# Provided information
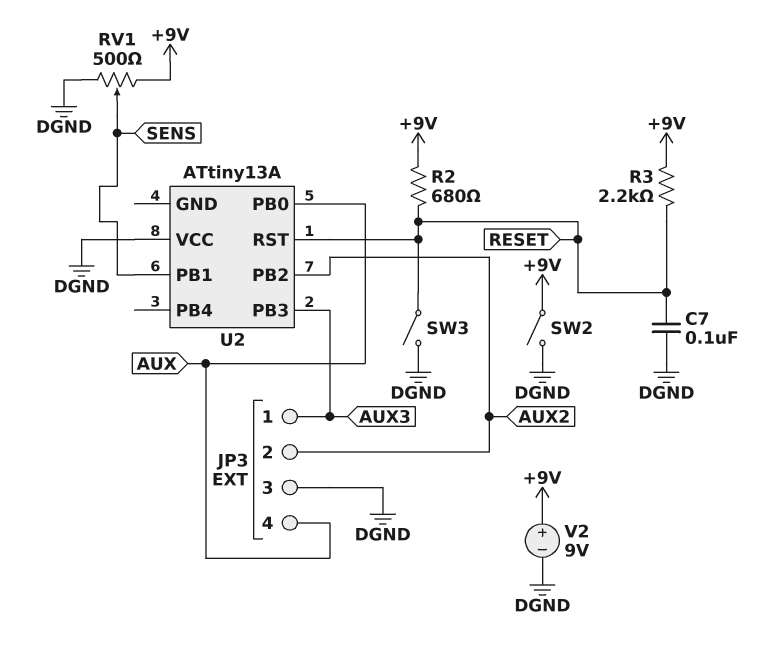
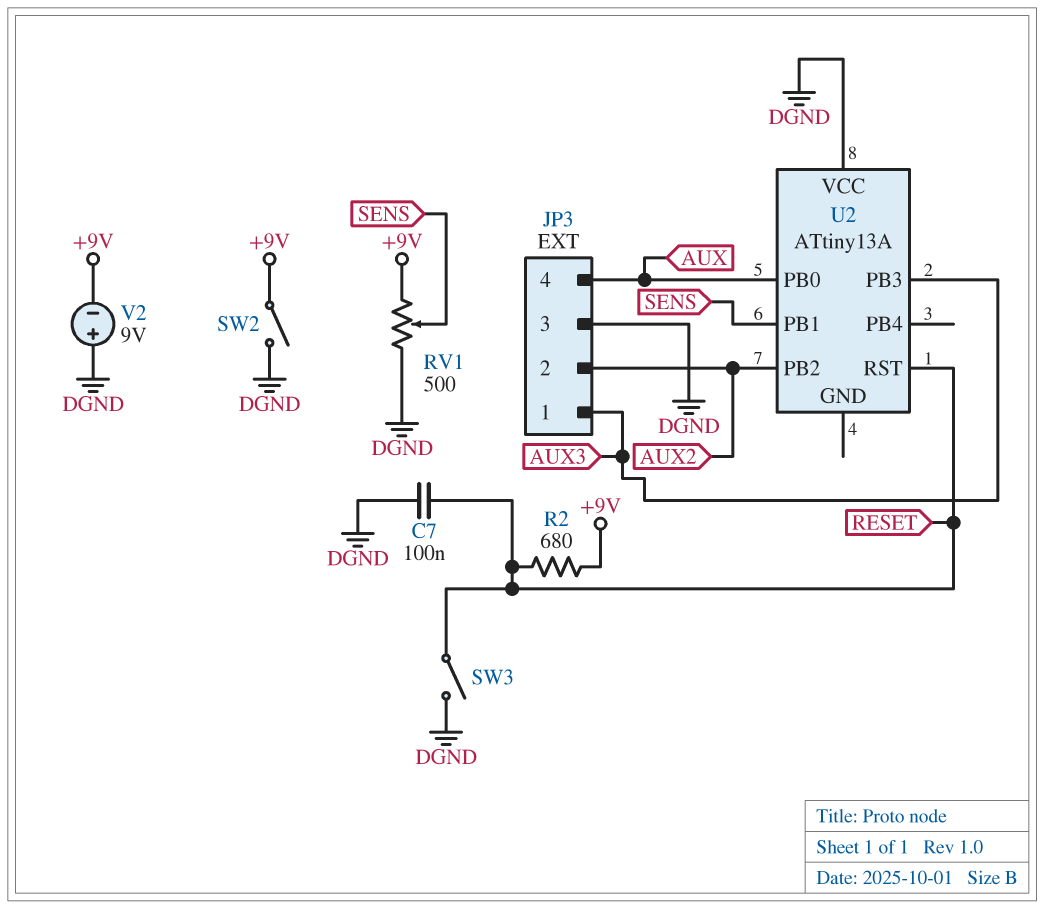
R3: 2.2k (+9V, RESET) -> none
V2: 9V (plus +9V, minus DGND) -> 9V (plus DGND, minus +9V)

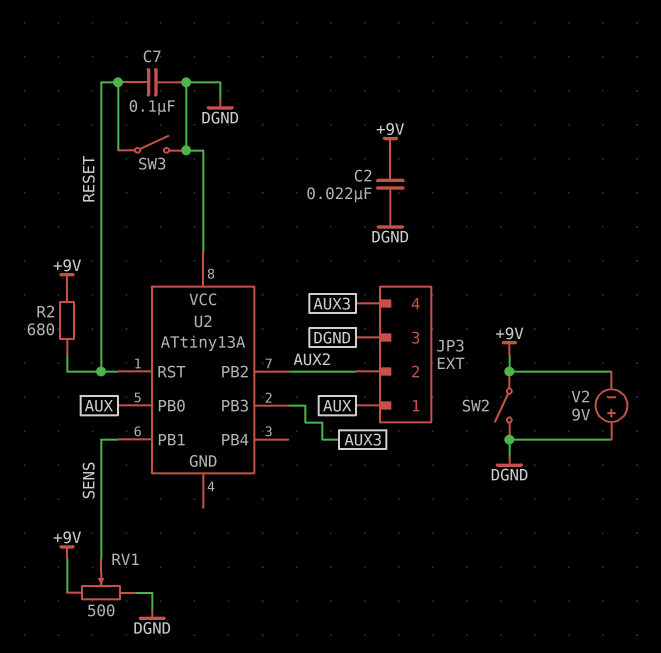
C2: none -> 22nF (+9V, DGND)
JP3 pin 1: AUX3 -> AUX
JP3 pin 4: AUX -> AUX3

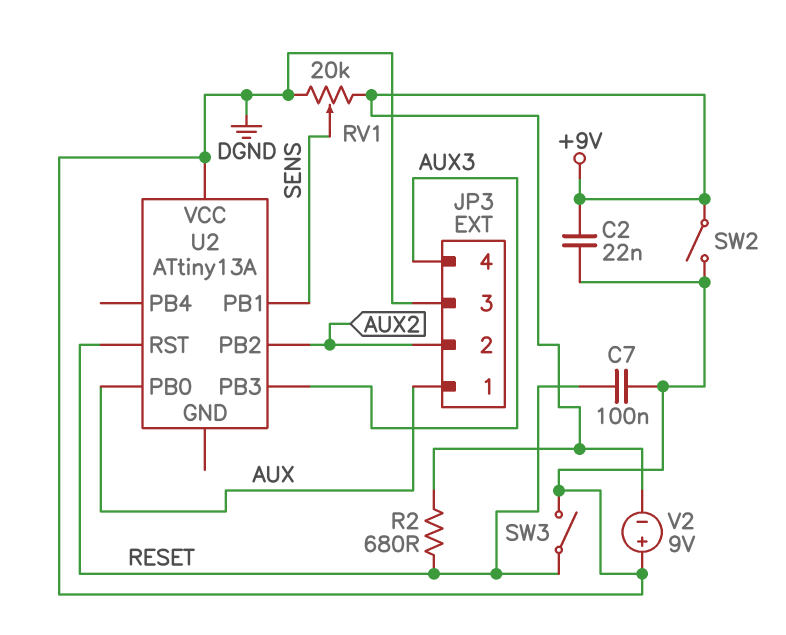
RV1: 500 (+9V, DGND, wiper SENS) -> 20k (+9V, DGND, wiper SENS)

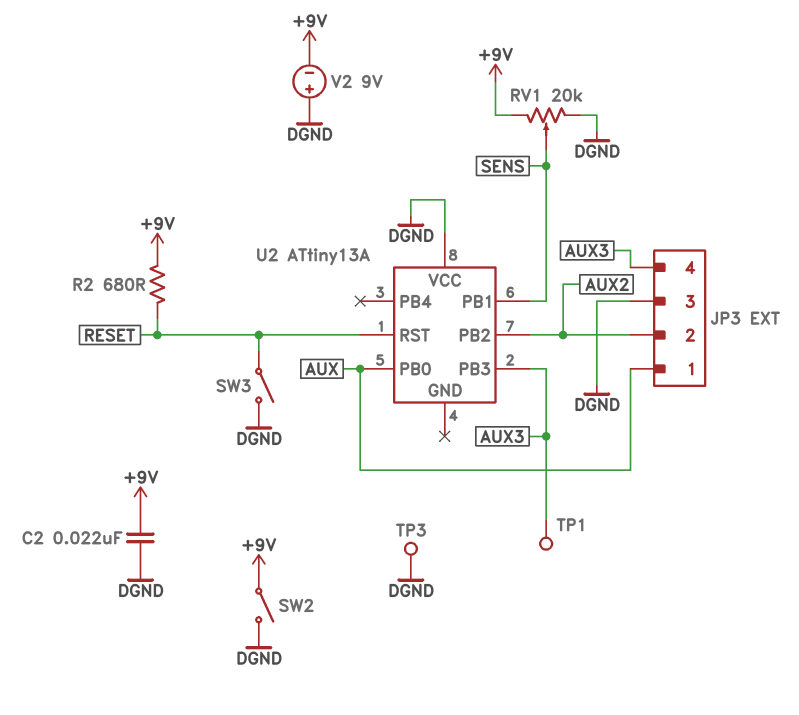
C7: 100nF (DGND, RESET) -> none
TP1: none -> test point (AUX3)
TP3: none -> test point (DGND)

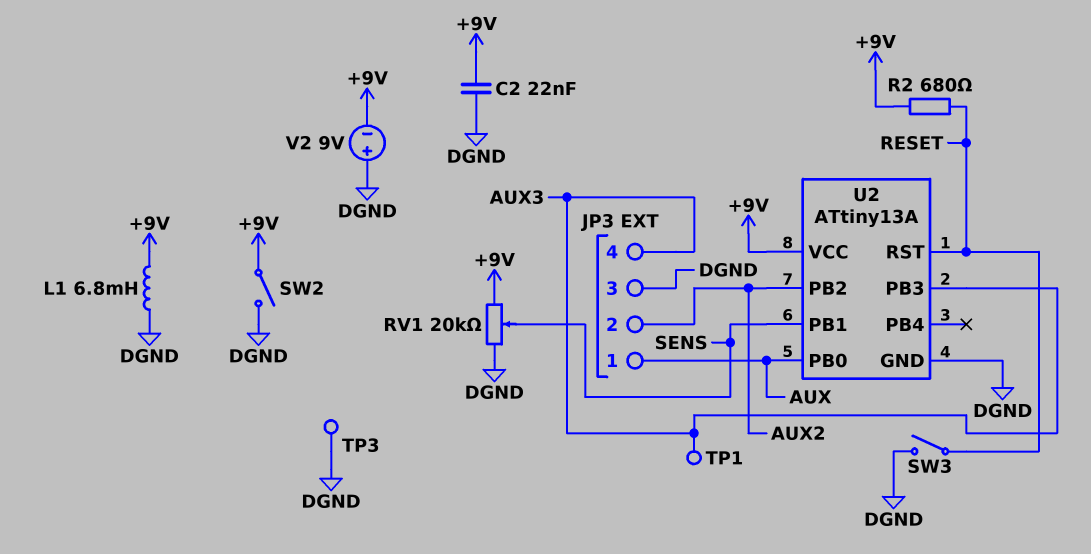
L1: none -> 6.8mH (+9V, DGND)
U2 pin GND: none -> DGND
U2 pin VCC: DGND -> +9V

# Exercise directions
Search the listing above for lines with the word "none", and state how many there are, nothing else.

# Result for this exercise
7